From the first line of the records down to the one that holds "building: [423,160,491,222] -> none", transcribe each line exactly and add nothing.

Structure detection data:
>>>>>
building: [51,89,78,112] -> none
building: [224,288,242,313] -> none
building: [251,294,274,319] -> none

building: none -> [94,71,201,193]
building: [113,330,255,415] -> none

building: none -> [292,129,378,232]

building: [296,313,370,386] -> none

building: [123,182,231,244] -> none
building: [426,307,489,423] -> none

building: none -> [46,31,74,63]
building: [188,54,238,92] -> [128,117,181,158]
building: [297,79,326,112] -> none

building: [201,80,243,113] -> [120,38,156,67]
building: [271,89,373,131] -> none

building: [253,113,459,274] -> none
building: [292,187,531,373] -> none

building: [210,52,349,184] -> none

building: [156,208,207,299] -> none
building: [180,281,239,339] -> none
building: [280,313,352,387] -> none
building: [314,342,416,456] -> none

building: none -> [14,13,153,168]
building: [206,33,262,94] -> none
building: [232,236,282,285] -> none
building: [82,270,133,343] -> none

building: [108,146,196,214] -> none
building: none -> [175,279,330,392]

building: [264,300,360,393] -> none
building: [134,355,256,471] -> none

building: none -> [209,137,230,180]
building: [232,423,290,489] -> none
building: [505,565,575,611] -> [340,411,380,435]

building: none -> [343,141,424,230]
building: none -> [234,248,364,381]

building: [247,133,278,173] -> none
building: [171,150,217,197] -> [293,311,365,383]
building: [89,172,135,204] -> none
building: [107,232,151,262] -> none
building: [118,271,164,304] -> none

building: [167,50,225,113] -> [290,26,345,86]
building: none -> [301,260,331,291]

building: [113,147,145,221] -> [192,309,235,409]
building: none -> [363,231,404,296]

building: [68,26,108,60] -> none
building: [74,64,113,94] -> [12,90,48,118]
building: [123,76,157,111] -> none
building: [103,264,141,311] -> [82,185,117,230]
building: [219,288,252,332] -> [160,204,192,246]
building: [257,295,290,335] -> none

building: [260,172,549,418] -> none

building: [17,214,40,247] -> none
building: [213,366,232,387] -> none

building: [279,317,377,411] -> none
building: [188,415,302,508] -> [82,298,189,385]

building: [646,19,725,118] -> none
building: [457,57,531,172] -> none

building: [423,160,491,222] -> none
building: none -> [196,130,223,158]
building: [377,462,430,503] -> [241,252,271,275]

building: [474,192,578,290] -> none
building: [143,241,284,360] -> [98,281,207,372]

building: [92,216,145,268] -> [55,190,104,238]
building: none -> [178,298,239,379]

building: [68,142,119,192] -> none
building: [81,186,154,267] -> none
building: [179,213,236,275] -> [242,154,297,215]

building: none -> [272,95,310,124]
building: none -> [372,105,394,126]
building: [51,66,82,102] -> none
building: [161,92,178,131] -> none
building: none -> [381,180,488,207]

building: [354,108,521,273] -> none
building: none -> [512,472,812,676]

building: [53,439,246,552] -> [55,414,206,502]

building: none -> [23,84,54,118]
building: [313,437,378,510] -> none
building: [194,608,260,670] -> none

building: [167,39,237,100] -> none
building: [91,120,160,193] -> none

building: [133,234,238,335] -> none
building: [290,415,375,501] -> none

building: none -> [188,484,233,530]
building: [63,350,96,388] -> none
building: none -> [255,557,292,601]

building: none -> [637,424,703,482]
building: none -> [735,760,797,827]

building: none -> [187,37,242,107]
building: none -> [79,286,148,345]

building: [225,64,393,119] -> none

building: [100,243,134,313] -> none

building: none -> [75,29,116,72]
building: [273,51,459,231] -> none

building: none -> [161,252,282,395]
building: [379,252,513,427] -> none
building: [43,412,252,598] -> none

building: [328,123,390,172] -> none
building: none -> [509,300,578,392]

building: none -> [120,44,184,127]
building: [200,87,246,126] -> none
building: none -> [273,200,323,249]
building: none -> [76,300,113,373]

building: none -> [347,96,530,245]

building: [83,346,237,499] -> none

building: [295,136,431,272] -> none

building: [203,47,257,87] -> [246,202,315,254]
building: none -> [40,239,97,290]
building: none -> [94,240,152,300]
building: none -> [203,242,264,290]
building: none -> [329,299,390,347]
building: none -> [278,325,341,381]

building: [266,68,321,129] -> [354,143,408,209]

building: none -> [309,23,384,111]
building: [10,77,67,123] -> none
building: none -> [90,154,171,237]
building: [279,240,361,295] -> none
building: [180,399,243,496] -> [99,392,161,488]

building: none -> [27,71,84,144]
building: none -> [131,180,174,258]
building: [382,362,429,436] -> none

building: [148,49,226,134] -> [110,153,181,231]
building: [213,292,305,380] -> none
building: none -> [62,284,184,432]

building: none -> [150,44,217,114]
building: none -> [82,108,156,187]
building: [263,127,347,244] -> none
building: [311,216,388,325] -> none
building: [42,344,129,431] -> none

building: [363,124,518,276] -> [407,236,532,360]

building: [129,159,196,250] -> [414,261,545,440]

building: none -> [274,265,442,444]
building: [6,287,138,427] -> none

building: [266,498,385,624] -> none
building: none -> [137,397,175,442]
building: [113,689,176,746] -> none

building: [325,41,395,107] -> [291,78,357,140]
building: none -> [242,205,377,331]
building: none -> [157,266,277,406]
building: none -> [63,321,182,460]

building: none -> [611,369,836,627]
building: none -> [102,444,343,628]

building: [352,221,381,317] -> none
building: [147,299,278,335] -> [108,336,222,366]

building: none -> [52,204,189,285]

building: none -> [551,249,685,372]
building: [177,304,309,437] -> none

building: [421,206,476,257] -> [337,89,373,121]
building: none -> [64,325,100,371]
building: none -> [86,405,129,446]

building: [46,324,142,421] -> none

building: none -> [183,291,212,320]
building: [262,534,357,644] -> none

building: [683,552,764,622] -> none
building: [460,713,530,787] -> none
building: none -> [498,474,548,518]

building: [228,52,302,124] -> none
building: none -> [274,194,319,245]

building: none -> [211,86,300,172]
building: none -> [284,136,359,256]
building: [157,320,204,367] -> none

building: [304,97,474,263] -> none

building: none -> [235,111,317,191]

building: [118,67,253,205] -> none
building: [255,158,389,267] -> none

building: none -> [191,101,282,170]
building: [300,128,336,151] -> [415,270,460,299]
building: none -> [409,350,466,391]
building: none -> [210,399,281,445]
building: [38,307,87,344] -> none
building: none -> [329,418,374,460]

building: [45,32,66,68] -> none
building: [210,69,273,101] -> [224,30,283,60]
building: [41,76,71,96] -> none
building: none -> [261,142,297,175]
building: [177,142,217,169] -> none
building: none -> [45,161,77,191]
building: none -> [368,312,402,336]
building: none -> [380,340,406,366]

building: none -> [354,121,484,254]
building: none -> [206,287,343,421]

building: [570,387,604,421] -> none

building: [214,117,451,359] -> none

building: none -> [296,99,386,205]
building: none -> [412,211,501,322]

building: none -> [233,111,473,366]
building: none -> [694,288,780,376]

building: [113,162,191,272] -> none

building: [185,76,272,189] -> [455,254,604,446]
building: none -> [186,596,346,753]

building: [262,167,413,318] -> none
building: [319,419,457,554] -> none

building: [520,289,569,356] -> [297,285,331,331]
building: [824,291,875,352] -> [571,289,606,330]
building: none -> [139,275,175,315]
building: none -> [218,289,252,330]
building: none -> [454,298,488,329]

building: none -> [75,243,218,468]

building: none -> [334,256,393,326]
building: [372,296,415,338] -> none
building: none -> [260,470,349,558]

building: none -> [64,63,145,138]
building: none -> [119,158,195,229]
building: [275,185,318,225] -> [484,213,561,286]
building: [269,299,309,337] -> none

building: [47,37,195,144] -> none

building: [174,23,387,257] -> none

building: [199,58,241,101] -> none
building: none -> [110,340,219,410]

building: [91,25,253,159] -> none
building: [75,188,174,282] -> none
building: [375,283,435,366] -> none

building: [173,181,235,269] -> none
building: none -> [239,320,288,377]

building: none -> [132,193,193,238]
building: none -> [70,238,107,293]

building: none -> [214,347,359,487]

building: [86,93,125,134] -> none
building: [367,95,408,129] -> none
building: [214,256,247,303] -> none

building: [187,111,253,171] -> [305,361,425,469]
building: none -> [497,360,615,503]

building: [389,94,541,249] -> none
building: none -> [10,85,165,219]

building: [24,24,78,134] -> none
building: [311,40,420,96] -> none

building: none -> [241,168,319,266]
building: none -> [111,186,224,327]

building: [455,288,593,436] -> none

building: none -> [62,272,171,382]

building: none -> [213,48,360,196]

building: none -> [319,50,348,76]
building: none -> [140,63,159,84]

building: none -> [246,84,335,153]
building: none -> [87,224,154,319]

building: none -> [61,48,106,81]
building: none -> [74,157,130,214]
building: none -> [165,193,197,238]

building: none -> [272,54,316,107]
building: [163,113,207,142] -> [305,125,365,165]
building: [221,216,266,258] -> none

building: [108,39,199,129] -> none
<<<<<
| YOUR SOLUTION |
building: [51,89,78,112] -> none
building: [224,288,242,313] -> none
building: [251,294,274,319] -> none

building: none -> [94,71,201,193]
building: [113,330,255,415] -> none

building: none -> [292,129,378,232]

building: [296,313,370,386] -> none

building: [123,182,231,244] -> none
building: [426,307,489,423] -> none

building: none -> [46,31,74,63]
building: [188,54,238,92] -> [128,117,181,158]
building: [297,79,326,112] -> none

building: [201,80,243,113] -> [120,38,156,67]
building: [271,89,373,131] -> none

building: [253,113,459,274] -> none
building: [292,187,531,373] -> none

building: [210,52,349,184] -> none

building: [156,208,207,299] -> none
building: [180,281,239,339] -> none
building: [280,313,352,387] -> none
building: [314,342,416,456] -> none

building: none -> [14,13,153,168]
building: [206,33,262,94] -> none
building: [232,236,282,285] -> none
building: [82,270,133,343] -> none

building: [108,146,196,214] -> none
building: none -> [175,279,330,392]

building: [264,300,360,393] -> none
building: [134,355,256,471] -> none

building: none -> [209,137,230,180]
building: [232,423,290,489] -> none
building: [505,565,575,611] -> [340,411,380,435]

building: none -> [343,141,424,230]
building: none -> [234,248,364,381]

building: [247,133,278,173] -> none
building: [171,150,217,197] -> [293,311,365,383]
building: [89,172,135,204] -> none
building: [107,232,151,262] -> none
building: [118,271,164,304] -> none

building: [167,50,225,113] -> [290,26,345,86]
building: none -> [301,260,331,291]

building: [113,147,145,221] -> [192,309,235,409]
building: none -> [363,231,404,296]

building: [68,26,108,60] -> none
building: [74,64,113,94] -> [12,90,48,118]
building: [123,76,157,111] -> none
building: [103,264,141,311] -> [82,185,117,230]
building: [219,288,252,332] -> [160,204,192,246]
building: [257,295,290,335] -> none

building: [260,172,549,418] -> none

building: [17,214,40,247] -> none
building: [213,366,232,387] -> none

building: [279,317,377,411] -> none
building: [188,415,302,508] -> [82,298,189,385]

building: [646,19,725,118] -> none
building: [457,57,531,172] -> none

building: [423,160,491,222] -> none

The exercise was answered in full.